(Collected data entries)
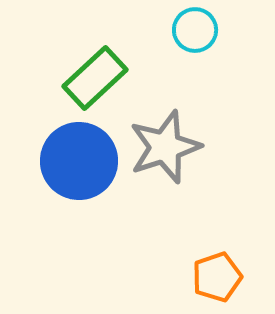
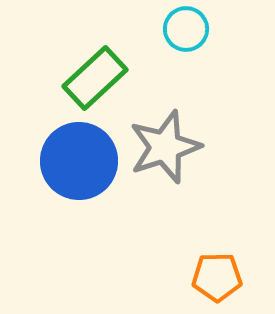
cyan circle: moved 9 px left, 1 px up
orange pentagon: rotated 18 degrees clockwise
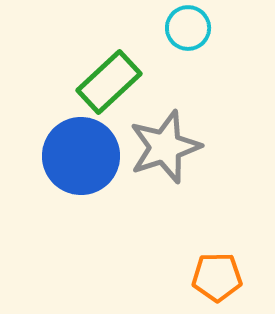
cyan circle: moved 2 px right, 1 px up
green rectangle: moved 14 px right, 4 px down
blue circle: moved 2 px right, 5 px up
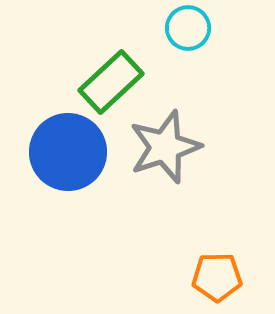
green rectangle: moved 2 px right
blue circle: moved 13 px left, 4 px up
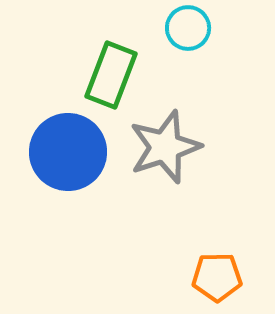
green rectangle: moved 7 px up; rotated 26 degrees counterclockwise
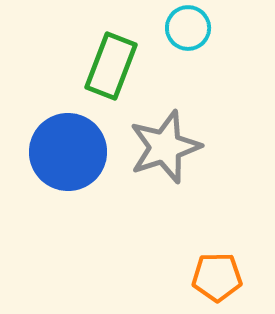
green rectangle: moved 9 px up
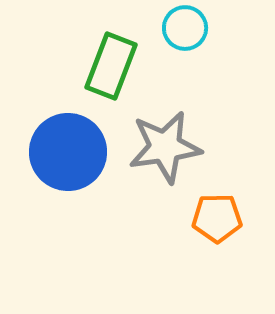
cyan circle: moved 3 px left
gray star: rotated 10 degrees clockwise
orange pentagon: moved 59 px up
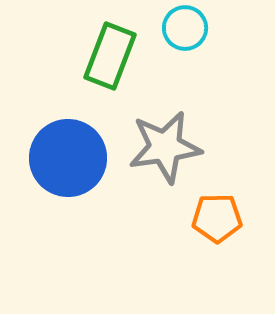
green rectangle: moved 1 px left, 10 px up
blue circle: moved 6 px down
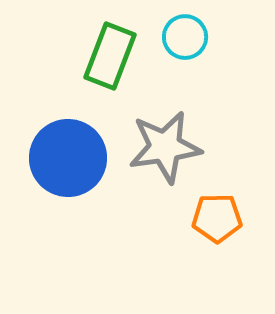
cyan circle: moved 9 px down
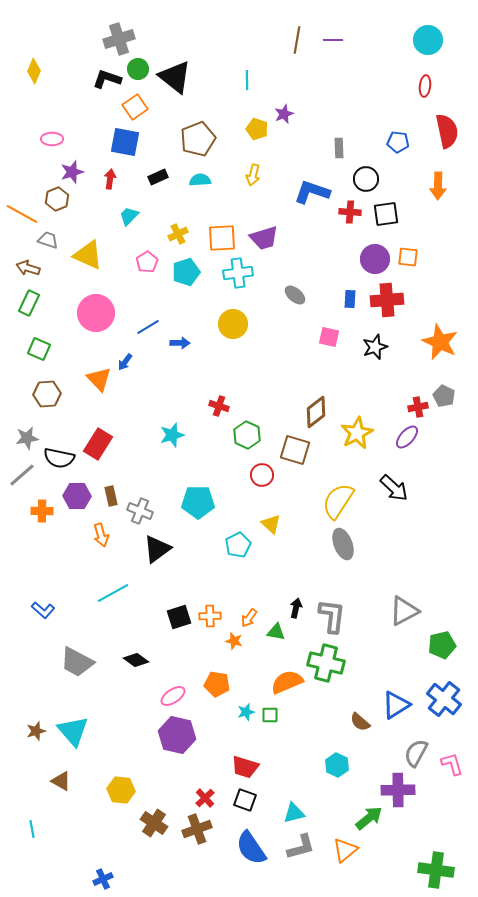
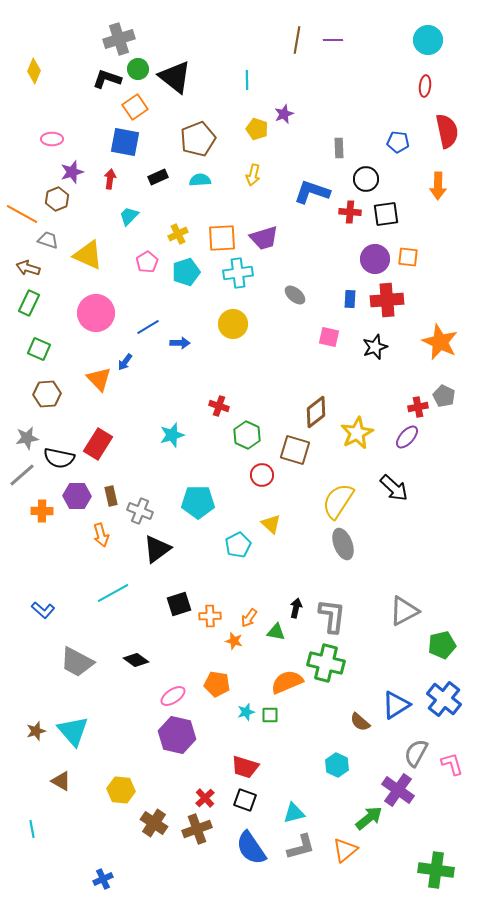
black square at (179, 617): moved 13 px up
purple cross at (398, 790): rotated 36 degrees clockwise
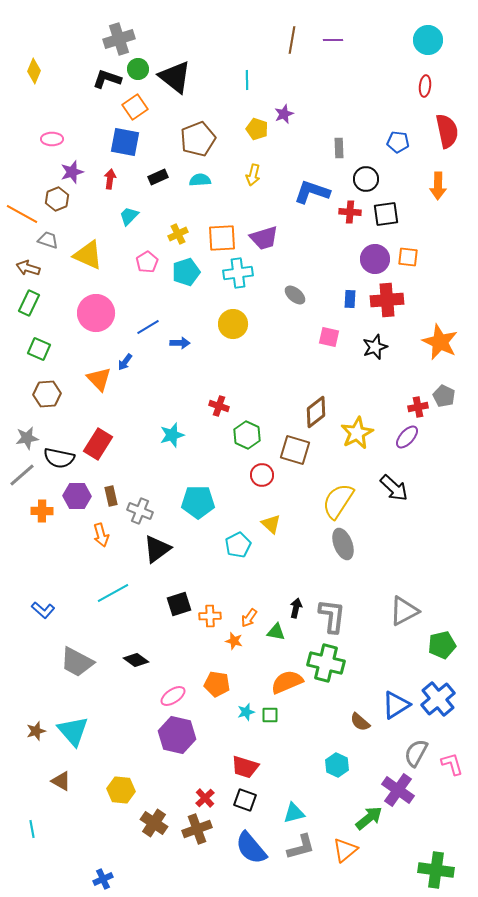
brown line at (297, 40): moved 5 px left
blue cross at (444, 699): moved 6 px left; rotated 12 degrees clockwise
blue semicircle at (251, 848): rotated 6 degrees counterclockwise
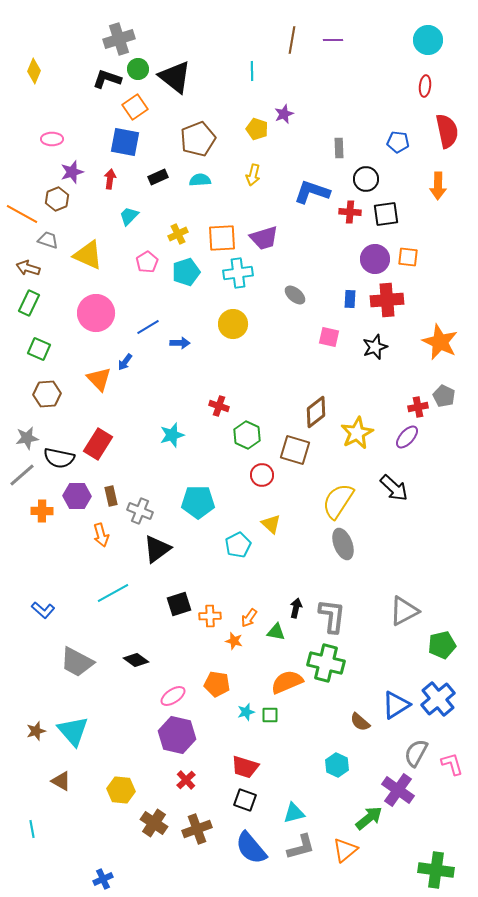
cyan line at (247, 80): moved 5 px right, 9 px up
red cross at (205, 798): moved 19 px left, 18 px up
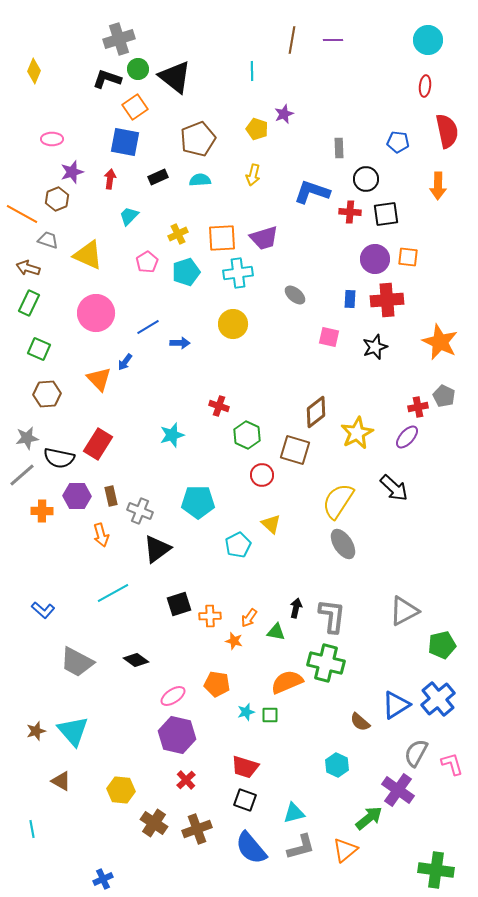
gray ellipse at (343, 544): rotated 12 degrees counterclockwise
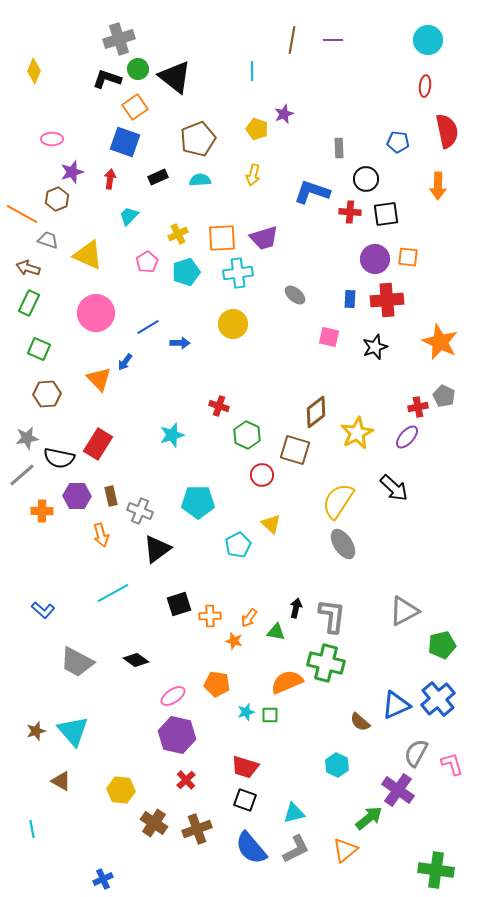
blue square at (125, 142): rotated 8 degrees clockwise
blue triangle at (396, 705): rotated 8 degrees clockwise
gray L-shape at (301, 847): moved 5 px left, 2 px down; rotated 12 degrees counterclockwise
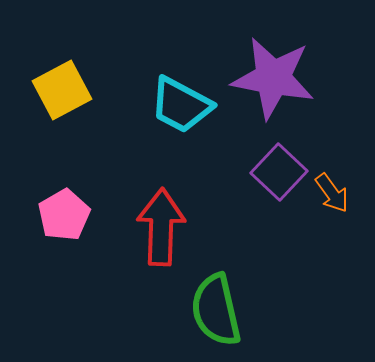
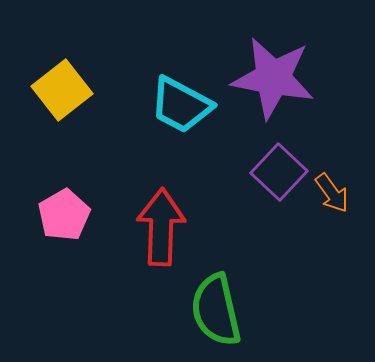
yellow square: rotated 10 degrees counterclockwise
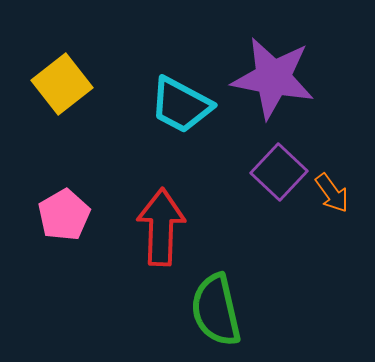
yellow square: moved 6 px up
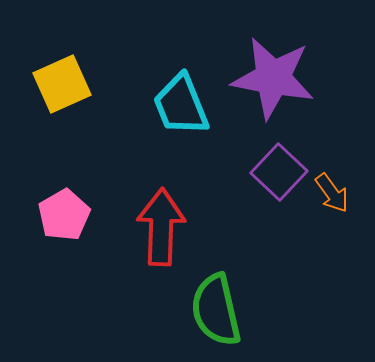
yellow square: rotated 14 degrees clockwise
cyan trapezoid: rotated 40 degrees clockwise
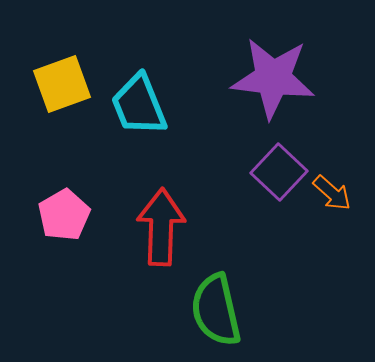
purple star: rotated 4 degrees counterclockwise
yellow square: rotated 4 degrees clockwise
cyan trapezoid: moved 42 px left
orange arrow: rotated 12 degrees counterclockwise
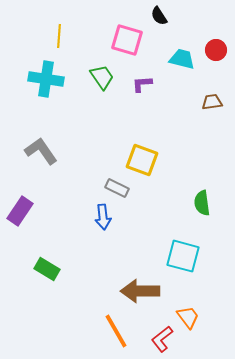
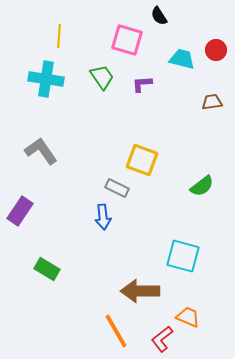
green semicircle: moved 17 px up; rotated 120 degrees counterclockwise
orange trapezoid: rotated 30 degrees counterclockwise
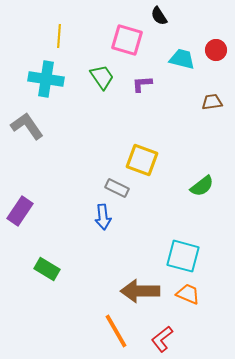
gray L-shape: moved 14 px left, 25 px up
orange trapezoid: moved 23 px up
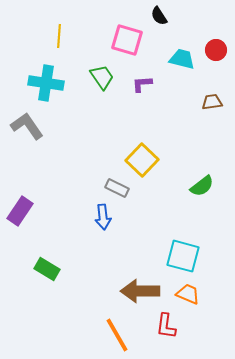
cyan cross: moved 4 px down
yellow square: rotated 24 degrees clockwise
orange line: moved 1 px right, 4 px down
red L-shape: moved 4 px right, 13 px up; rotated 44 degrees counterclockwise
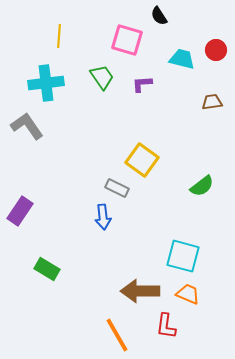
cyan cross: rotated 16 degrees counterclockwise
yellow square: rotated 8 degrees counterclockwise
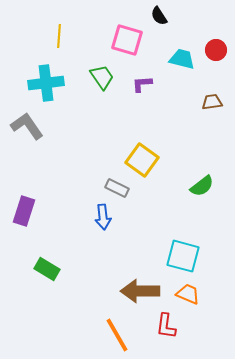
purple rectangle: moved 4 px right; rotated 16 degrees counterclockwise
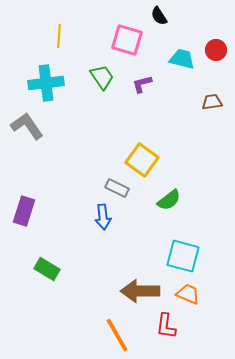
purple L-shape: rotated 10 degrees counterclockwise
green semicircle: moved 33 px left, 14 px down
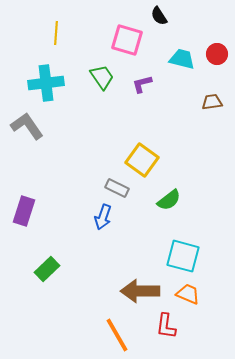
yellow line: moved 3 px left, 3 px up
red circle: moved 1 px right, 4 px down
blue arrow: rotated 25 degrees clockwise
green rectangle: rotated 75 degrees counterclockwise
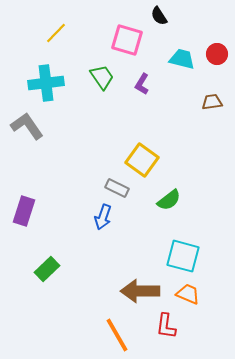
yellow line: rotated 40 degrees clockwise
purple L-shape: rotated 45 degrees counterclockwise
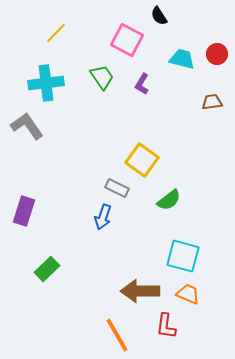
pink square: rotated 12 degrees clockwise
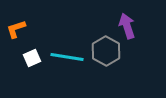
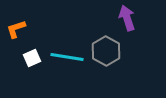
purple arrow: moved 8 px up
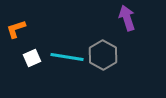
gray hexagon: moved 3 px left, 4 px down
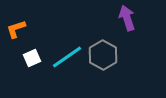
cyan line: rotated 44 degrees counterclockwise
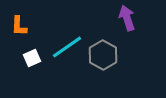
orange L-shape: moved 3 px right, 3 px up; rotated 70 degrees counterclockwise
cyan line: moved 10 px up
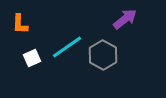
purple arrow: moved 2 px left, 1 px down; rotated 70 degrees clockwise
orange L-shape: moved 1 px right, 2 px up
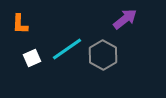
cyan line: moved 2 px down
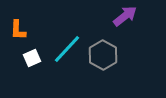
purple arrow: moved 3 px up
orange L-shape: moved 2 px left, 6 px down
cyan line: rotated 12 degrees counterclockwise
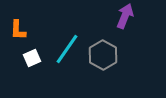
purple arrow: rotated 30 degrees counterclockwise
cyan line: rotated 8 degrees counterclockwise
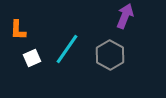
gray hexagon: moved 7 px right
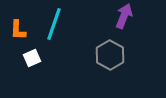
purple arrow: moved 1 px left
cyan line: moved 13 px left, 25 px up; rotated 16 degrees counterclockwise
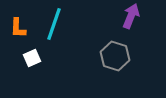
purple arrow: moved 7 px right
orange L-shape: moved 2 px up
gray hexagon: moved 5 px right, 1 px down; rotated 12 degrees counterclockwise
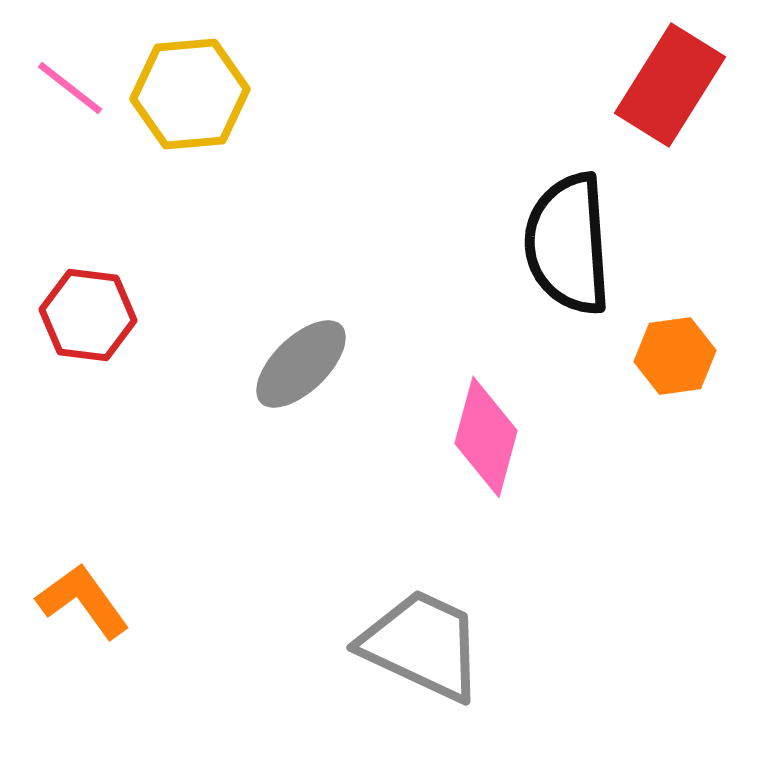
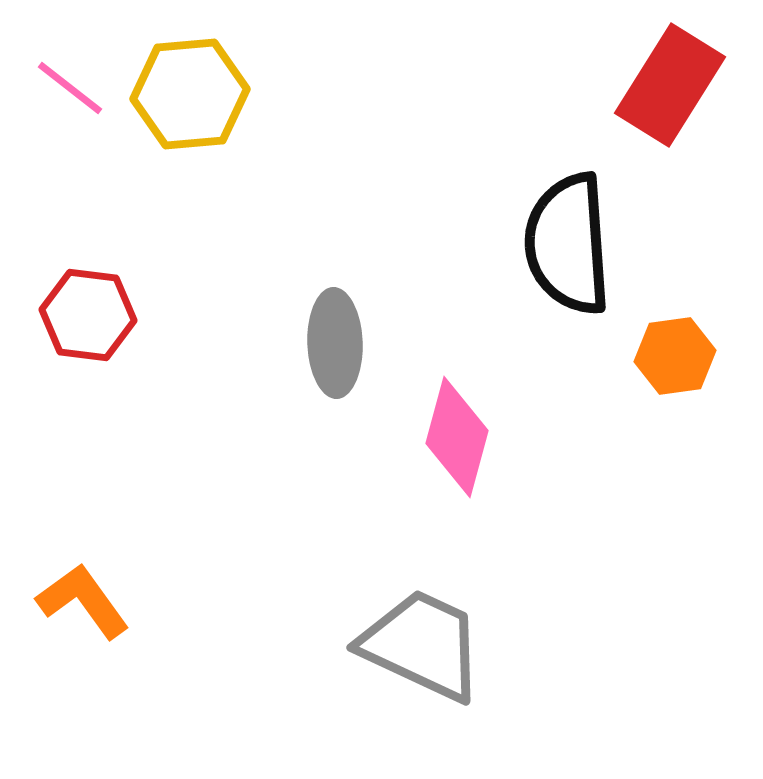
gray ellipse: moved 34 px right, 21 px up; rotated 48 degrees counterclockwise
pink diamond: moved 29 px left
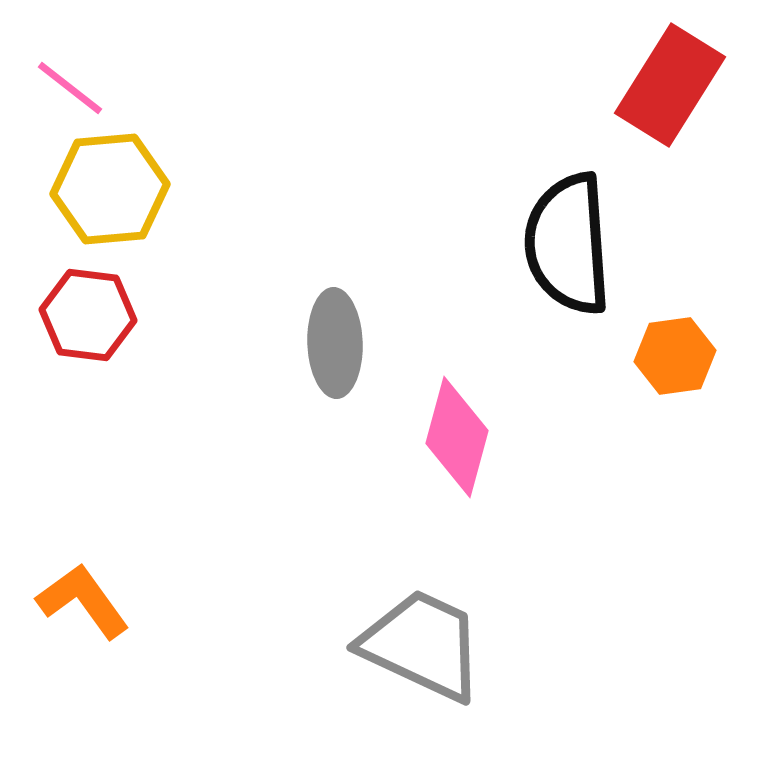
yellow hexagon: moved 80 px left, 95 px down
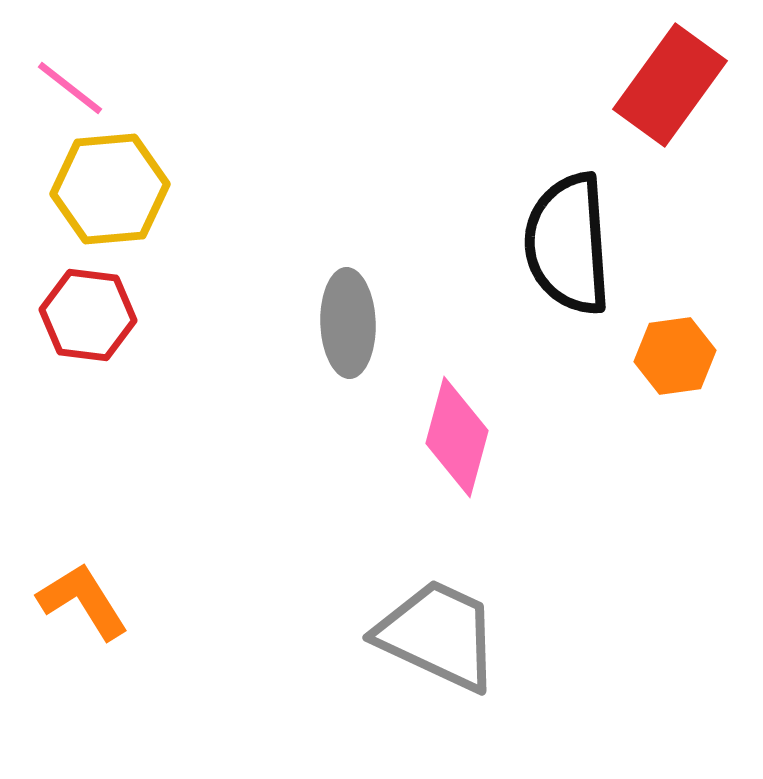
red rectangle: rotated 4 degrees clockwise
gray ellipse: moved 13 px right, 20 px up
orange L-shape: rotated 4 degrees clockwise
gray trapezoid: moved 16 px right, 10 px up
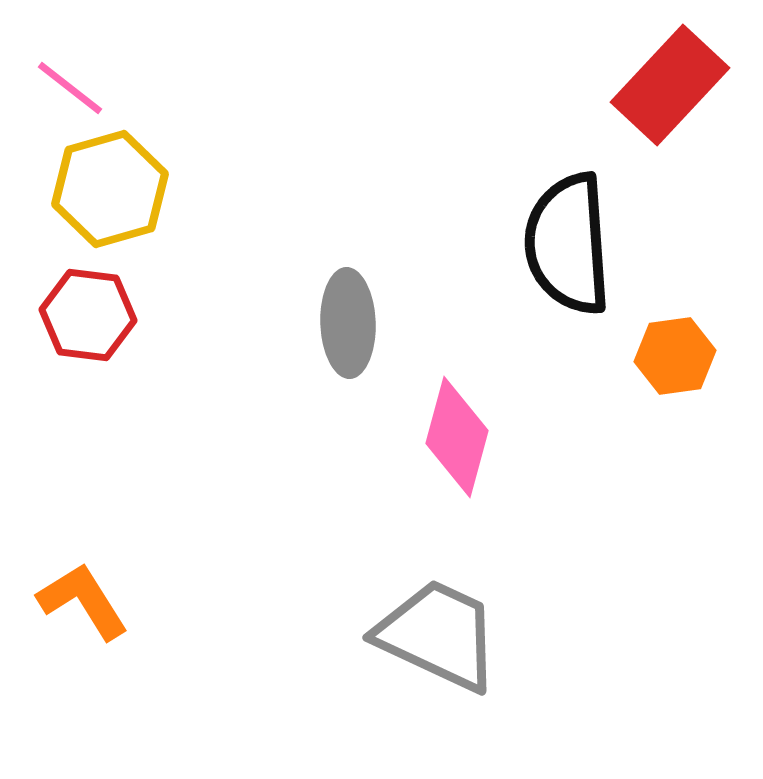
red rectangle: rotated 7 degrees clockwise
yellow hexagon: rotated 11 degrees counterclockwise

_What you will do_:
Turn the listing lines between the one holding "cyan line: moved 2 px down" and the one holding "gray hexagon: moved 7 px right", inclusive, into a numbered list. Omit the picture lines.

_Written response_:
1. cyan line: moved 2 px down
2. purple arrow: moved 3 px up
3. orange L-shape: moved 2 px left, 6 px down
4. cyan line: rotated 12 degrees counterclockwise
5. purple arrow: rotated 30 degrees counterclockwise
6. cyan line: rotated 8 degrees counterclockwise
7. gray hexagon: moved 7 px right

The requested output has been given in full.